━━━━━ Provided data

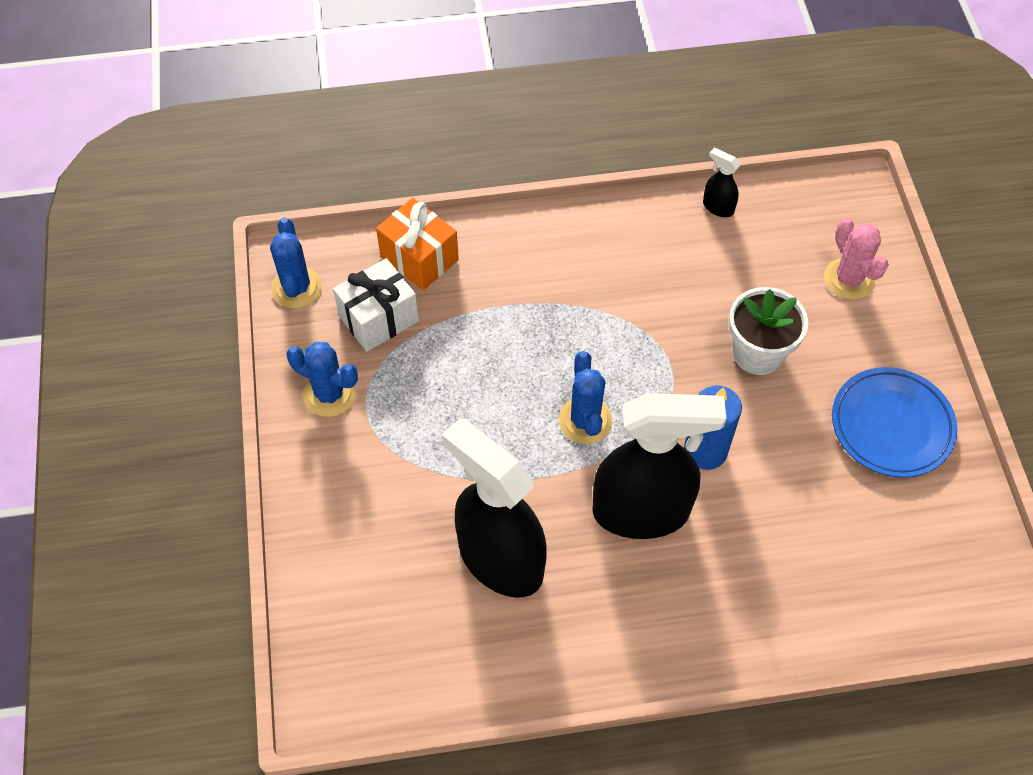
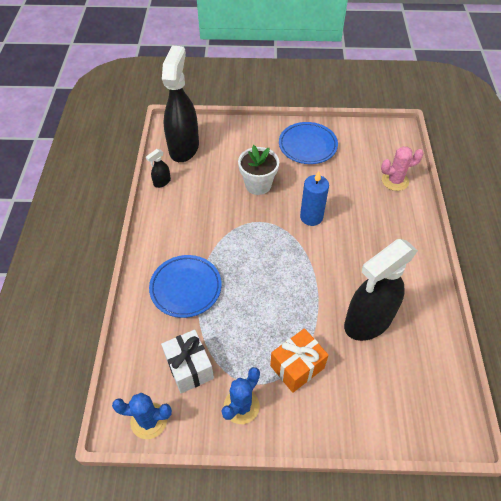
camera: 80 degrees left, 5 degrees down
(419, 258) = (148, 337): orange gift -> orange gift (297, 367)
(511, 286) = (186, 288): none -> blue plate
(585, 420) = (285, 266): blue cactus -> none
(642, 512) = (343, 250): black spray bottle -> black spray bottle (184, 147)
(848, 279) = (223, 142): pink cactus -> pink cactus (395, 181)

━━━━━━━━━━
━━━━━ Provided data

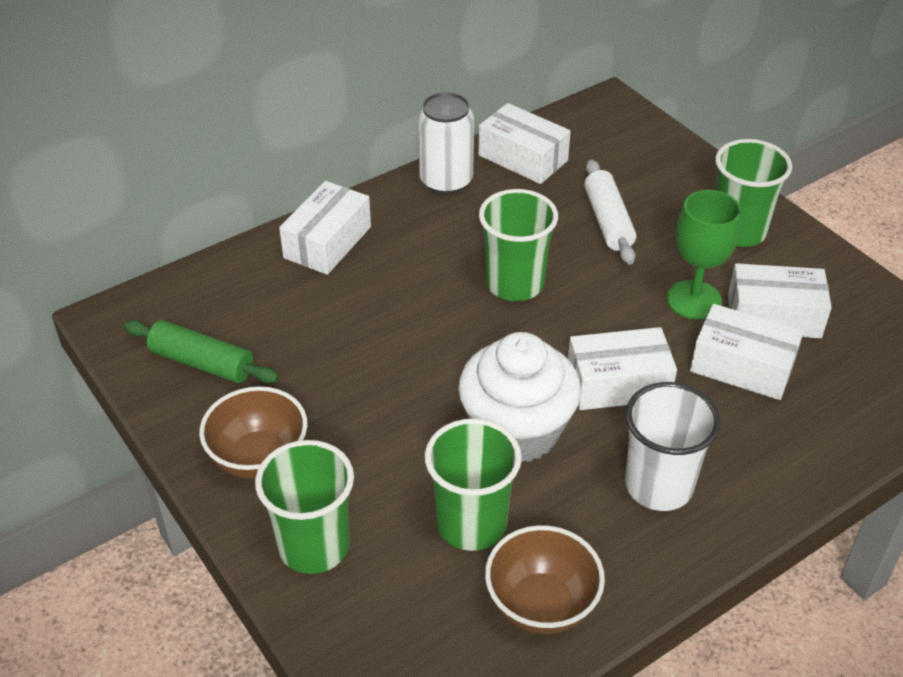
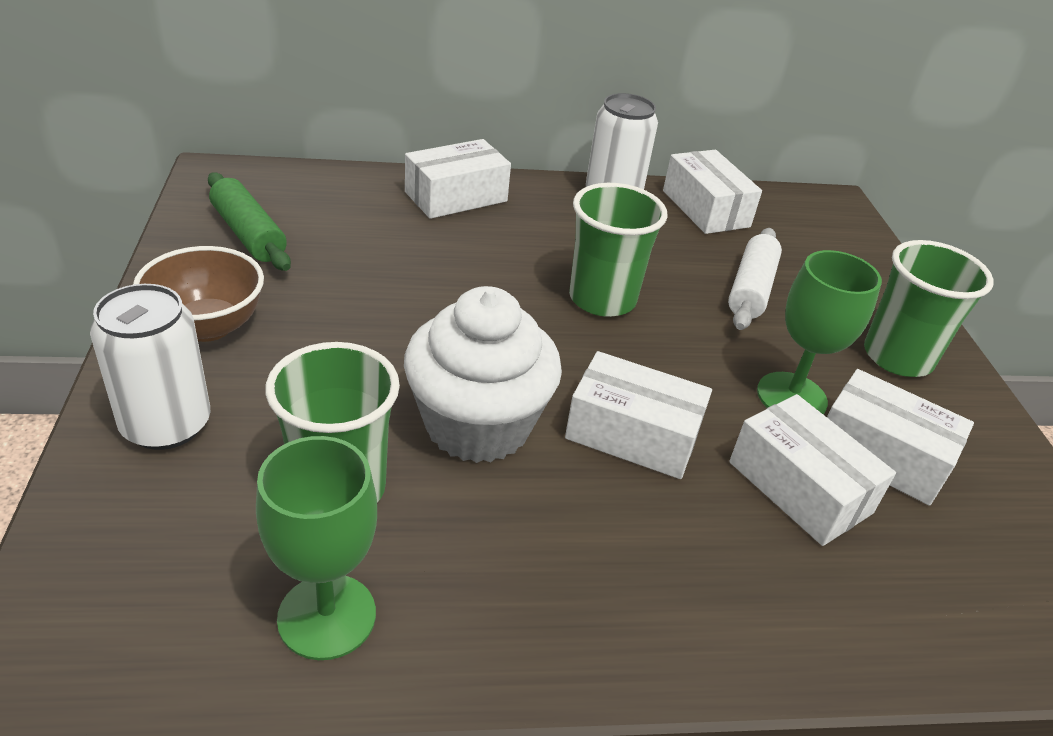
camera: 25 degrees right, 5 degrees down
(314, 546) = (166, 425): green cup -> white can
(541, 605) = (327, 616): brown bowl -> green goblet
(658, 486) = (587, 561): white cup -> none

━━━━━━━━━━
━━━━━ Provided data

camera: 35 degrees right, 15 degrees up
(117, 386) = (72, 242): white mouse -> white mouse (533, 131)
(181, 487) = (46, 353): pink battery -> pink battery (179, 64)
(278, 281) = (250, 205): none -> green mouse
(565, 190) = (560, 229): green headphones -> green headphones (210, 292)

━━━━━━━━━━

Work instructions: Out of the data above, set down the lines from the one with "camera: 80 degrees left, 5 degrees down" to the one with "(848, 279) = (223, 142): pink", both included, exactly as written and with no additions.

Response area:
camera: 80 degrees left, 5 degrees down
(419, 258) = (148, 337): orange gift -> orange gift (297, 367)
(511, 286) = (186, 288): none -> blue plate
(585, 420) = (285, 266): blue cactus -> none
(642, 512) = (343, 250): black spray bottle -> black spray bottle (184, 147)
(848, 279) = (223, 142): pink cactus -> pink cactus (395, 181)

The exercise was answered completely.